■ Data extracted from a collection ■
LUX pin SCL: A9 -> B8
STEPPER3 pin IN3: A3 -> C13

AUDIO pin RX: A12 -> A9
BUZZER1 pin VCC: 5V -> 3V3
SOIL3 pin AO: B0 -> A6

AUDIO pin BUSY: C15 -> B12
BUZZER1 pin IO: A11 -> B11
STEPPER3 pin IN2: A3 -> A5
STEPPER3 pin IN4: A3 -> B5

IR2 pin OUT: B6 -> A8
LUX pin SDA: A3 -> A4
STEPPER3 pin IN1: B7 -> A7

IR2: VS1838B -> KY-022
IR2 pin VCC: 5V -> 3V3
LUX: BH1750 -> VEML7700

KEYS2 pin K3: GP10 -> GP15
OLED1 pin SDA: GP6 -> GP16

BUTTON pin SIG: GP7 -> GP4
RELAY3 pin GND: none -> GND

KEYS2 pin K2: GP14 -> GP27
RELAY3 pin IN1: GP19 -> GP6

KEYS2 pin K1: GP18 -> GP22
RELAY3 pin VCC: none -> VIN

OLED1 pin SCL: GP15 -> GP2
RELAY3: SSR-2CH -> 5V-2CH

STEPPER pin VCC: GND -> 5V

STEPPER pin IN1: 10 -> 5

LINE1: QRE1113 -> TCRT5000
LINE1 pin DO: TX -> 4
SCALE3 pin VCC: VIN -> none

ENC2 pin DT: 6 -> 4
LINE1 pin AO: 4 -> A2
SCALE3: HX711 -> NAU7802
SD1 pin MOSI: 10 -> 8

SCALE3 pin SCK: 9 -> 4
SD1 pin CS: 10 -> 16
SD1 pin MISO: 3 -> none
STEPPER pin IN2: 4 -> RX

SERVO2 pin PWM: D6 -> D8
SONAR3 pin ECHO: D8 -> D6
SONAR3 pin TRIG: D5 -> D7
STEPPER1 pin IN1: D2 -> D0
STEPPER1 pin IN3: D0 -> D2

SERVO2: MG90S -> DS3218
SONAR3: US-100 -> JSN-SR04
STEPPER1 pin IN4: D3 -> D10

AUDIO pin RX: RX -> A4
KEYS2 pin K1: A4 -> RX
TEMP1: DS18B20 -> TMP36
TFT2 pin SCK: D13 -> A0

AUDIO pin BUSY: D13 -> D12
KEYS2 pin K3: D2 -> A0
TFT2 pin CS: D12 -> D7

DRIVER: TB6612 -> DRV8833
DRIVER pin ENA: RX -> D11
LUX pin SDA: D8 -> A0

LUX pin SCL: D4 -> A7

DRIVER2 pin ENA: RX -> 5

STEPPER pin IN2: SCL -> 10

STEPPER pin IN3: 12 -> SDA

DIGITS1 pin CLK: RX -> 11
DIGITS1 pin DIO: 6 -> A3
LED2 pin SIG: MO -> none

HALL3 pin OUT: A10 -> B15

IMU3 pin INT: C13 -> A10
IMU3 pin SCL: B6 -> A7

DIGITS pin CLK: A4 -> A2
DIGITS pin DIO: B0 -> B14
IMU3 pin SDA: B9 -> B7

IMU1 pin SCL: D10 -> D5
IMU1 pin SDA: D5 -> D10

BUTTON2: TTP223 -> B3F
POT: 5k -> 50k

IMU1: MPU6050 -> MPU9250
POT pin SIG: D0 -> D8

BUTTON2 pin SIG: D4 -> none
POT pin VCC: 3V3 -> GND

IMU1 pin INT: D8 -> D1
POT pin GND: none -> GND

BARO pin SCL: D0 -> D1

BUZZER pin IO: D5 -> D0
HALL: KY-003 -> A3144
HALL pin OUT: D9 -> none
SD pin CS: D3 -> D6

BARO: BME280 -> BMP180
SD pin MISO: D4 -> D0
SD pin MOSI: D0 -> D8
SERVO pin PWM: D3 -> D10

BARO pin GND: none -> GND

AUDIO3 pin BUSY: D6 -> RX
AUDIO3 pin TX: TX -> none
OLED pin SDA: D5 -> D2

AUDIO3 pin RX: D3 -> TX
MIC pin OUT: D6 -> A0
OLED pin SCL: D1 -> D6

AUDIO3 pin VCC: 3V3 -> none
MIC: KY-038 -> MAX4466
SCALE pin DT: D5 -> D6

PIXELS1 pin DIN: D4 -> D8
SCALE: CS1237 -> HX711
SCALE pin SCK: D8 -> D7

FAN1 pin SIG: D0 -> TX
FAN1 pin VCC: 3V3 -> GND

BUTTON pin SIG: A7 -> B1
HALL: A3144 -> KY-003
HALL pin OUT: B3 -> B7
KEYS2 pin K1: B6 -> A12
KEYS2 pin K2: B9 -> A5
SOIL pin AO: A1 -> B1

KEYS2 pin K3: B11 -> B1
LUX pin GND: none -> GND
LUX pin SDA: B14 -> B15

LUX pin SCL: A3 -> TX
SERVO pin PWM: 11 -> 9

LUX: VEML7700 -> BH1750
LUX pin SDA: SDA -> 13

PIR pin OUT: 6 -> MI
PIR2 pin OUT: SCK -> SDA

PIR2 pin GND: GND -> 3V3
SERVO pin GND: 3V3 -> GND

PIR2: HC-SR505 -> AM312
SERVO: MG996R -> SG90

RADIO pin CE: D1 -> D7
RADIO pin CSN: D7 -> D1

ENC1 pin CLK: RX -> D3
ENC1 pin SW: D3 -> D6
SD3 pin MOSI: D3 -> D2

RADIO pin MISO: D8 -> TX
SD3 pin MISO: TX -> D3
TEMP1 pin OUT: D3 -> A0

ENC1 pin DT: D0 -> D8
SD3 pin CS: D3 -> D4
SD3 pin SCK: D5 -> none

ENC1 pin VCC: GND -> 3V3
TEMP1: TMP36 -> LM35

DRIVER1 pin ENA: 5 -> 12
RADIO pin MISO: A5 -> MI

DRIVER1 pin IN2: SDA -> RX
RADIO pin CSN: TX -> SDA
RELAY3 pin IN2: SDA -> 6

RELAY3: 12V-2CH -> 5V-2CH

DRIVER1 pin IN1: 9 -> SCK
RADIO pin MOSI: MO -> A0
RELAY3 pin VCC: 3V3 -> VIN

■ Work required ■
Set down every record above, word for word.

■ Expected answer ■
LUX pin SCL: A9 -> B8
STEPPER3 pin IN3: A3 -> C13

AUDIO pin RX: A12 -> A9
BUZZER1 pin VCC: 5V -> 3V3
SOIL3 pin AO: B0 -> A6

AUDIO pin BUSY: C15 -> B12
BUZZER1 pin IO: A11 -> B11
STEPPER3 pin IN2: A3 -> A5
STEPPER3 pin IN4: A3 -> B5

IR2 pin OUT: B6 -> A8
LUX pin SDA: A3 -> A4
STEPPER3 pin IN1: B7 -> A7

IR2: VS1838B -> KY-022
IR2 pin VCC: 5V -> 3V3
LUX: BH1750 -> VEML7700

KEYS2 pin K3: GP10 -> GP15
OLED1 pin SDA: GP6 -> GP16

BUTTON pin SIG: GP7 -> GP4
RELAY3 pin GND: none -> GND

KEYS2 pin K2: GP14 -> GP27
RELAY3 pin IN1: GP19 -> GP6

KEYS2 pin K1: GP18 -> GP22
RELAY3 pin VCC: none -> VIN

OLED1 pin SCL: GP15 -> GP2
RELAY3: SSR-2CH -> 5V-2CH

STEPPER pin VCC: GND -> 5V

STEPPER pin IN1: 10 -> 5

LINE1: QRE1113 -> TCRT5000
LINE1 pin DO: TX -> 4
SCALE3 pin VCC: VIN -> none

ENC2 pin DT: 6 -> 4
LINE1 pin AO: 4 -> A2
SCALE3: HX711 -> NAU7802
SD1 pin MOSI: 10 -> 8

SCALE3 pin SCK: 9 -> 4
SD1 pin CS: 10 -> 16
SD1 pin MISO: 3 -> none
STEPPER pin IN2: 4 -> RX

SERVO2 pin PWM: D6 -> D8
SONAR3 pin ECHO: D8 -> D6
SONAR3 pin TRIG: D5 -> D7
STEPPER1 pin IN1: D2 -> D0
STEPPER1 pin IN3: D0 -> D2

SERVO2: MG90S -> DS3218
SONAR3: US-100 -> JSN-SR04
STEPPER1 pin IN4: D3 -> D10

AUDIO pin RX: RX -> A4
KEYS2 pin K1: A4 -> RX
TEMP1: DS18B20 -> TMP36
TFT2 pin SCK: D13 -> A0

AUDIO pin BUSY: D13 -> D12
KEYS2 pin K3: D2 -> A0
TFT2 pin CS: D12 -> D7

DRIVER: TB6612 -> DRV8833
DRIVER pin ENA: RX -> D11
LUX pin SDA: D8 -> A0

LUX pin SCL: D4 -> A7

DRIVER2 pin ENA: RX -> 5

STEPPER pin IN2: SCL -> 10

STEPPER pin IN3: 12 -> SDA

DIGITS1 pin CLK: RX -> 11
DIGITS1 pin DIO: 6 -> A3
LED2 pin SIG: MO -> none

HALL3 pin OUT: A10 -> B15

IMU3 pin INT: C13 -> A10
IMU3 pin SCL: B6 -> A7

DIGITS pin CLK: A4 -> A2
DIGITS pin DIO: B0 -> B14
IMU3 pin SDA: B9 -> B7

IMU1 pin SCL: D10 -> D5
IMU1 pin SDA: D5 -> D10

BUTTON2: TTP223 -> B3F
POT: 5k -> 50k

IMU1: MPU6050 -> MPU9250
POT pin SIG: D0 -> D8

BUTTON2 pin SIG: D4 -> none
POT pin VCC: 3V3 -> GND

IMU1 pin INT: D8 -> D1
POT pin GND: none -> GND

BARO pin SCL: D0 -> D1

BUZZER pin IO: D5 -> D0
HALL: KY-003 -> A3144
HALL pin OUT: D9 -> none
SD pin CS: D3 -> D6

BARO: BME280 -> BMP180
SD pin MISO: D4 -> D0
SD pin MOSI: D0 -> D8
SERVO pin PWM: D3 -> D10

BARO pin GND: none -> GND

AUDIO3 pin BUSY: D6 -> RX
AUDIO3 pin TX: TX -> none
OLED pin SDA: D5 -> D2

AUDIO3 pin RX: D3 -> TX
MIC pin OUT: D6 -> A0
OLED pin SCL: D1 -> D6

AUDIO3 pin VCC: 3V3 -> none
MIC: KY-038 -> MAX4466
SCALE pin DT: D5 -> D6

PIXELS1 pin DIN: D4 -> D8
SCALE: CS1237 -> HX711
SCALE pin SCK: D8 -> D7

FAN1 pin SIG: D0 -> TX
FAN1 pin VCC: 3V3 -> GND

BUTTON pin SIG: A7 -> B1
HALL: A3144 -> KY-003
HALL pin OUT: B3 -> B7
KEYS2 pin K1: B6 -> A12
KEYS2 pin K2: B9 -> A5
SOIL pin AO: A1 -> B1

KEYS2 pin K3: B11 -> B1
LUX pin GND: none -> GND
LUX pin SDA: B14 -> B15

LUX pin SCL: A3 -> TX
SERVO pin PWM: 11 -> 9

LUX: VEML7700 -> BH1750
LUX pin SDA: SDA -> 13

PIR pin OUT: 6 -> MI
PIR2 pin OUT: SCK -> SDA

PIR2 pin GND: GND -> 3V3
SERVO pin GND: 3V3 -> GND

PIR2: HC-SR505 -> AM312
SERVO: MG996R -> SG90

RADIO pin CE: D1 -> D7
RADIO pin CSN: D7 -> D1

ENC1 pin CLK: RX -> D3
ENC1 pin SW: D3 -> D6
SD3 pin MOSI: D3 -> D2

RADIO pin MISO: D8 -> TX
SD3 pin MISO: TX -> D3
TEMP1 pin OUT: D3 -> A0

ENC1 pin DT: D0 -> D8
SD3 pin CS: D3 -> D4
SD3 pin SCK: D5 -> none

ENC1 pin VCC: GND -> 3V3
TEMP1: TMP36 -> LM35

DRIVER1 pin ENA: 5 -> 12
RADIO pin MISO: A5 -> MI

DRIVER1 pin IN2: SDA -> RX
RADIO pin CSN: TX -> SDA
RELAY3 pin IN2: SDA -> 6

RELAY3: 12V-2CH -> 5V-2CH

DRIVER1 pin IN1: 9 -> SCK
RADIO pin MOSI: MO -> A0
RELAY3 pin VCC: 3V3 -> VIN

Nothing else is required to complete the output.